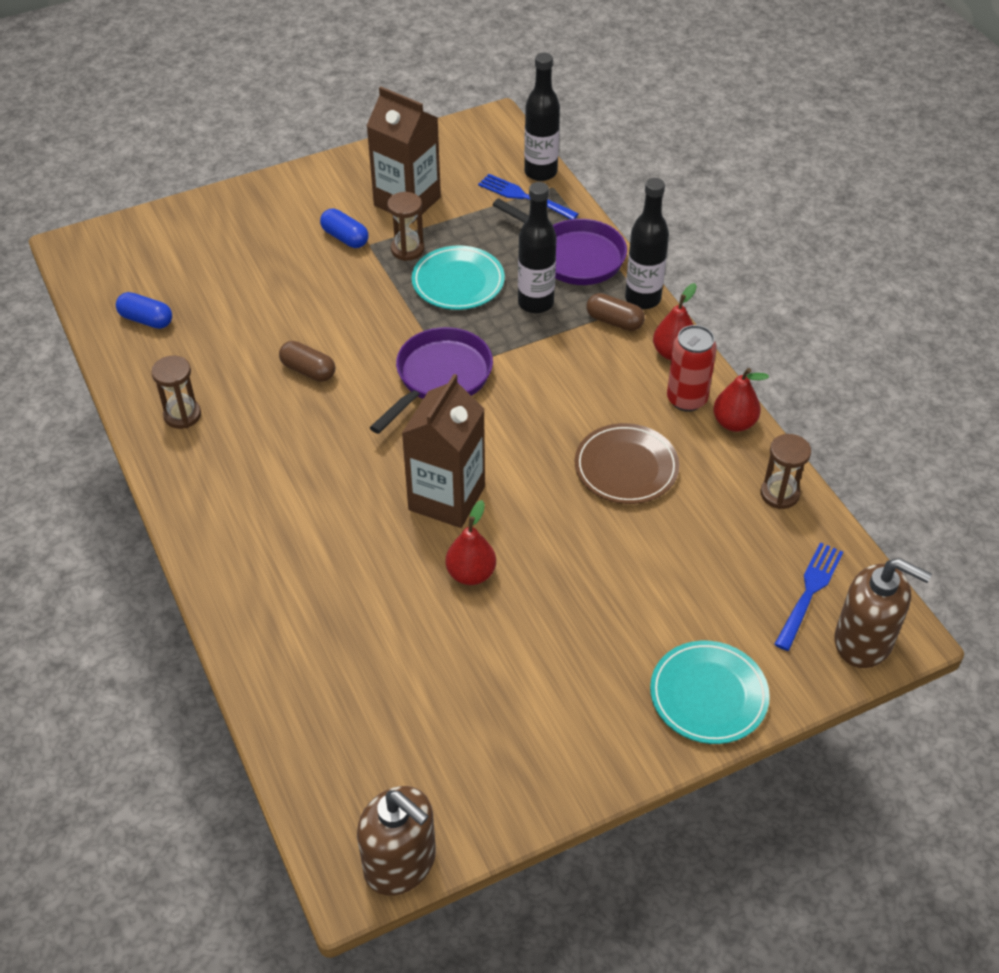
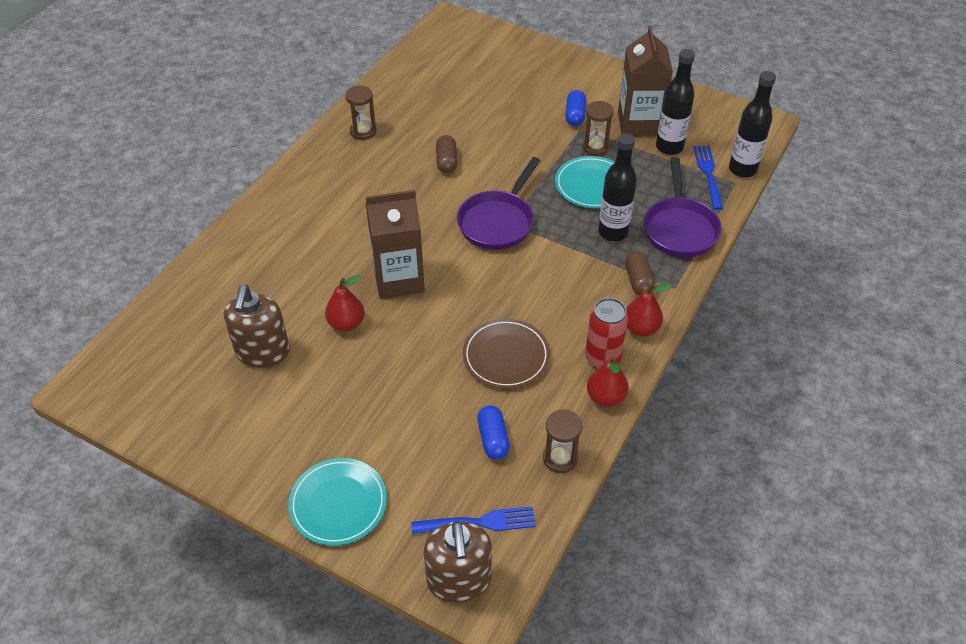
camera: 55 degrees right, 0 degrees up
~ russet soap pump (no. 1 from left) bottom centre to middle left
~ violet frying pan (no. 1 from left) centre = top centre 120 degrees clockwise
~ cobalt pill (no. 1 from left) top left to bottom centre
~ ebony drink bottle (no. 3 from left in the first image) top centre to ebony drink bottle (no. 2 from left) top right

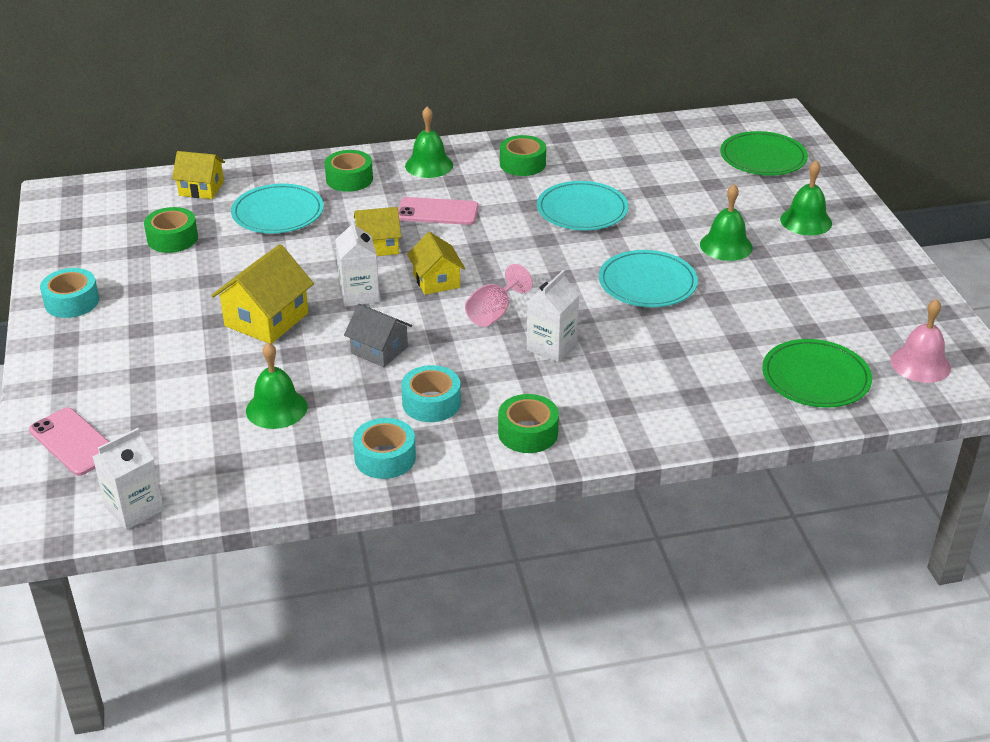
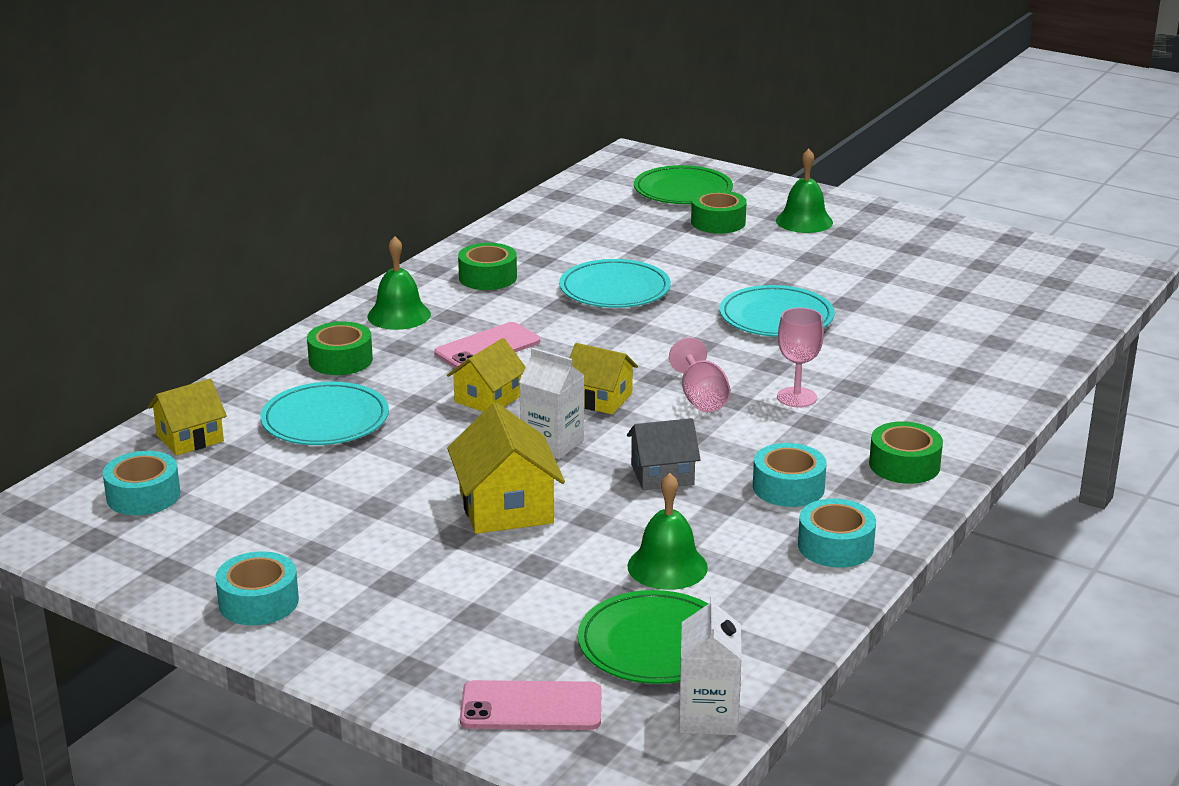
camera: 45 degrees left, 10 degrees down
+ teal tape (no. 1 from left) middle left
~ green plate (no. 2 from left in the first image) middle right to green plate (no. 1 from left) bottom centre
~ green tape (no. 1 from left in the first image) top left to green tape (no. 3 from left) top centre
~ snow-white milk carton (no. 3 from left) centre to rose-pink goblet (no. 2 from left) middle right
- green bell (no. 3 from left) top right
- rose-pink bell middle right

******************************

REQUIRED ACTION:
In the entries above, please find the line with "to middle left" and the line with "to bottom centre", then write out exactly those two lines and every line between them, and nothing more.

SOLUTION TO THIS TASK:
~ russet soap pump (no. 1 from left) bottom centre to middle left
~ violet frying pan (no. 1 from left) centre = top centre 120 degrees clockwise
~ cobalt pill (no. 1 from left) top left to bottom centre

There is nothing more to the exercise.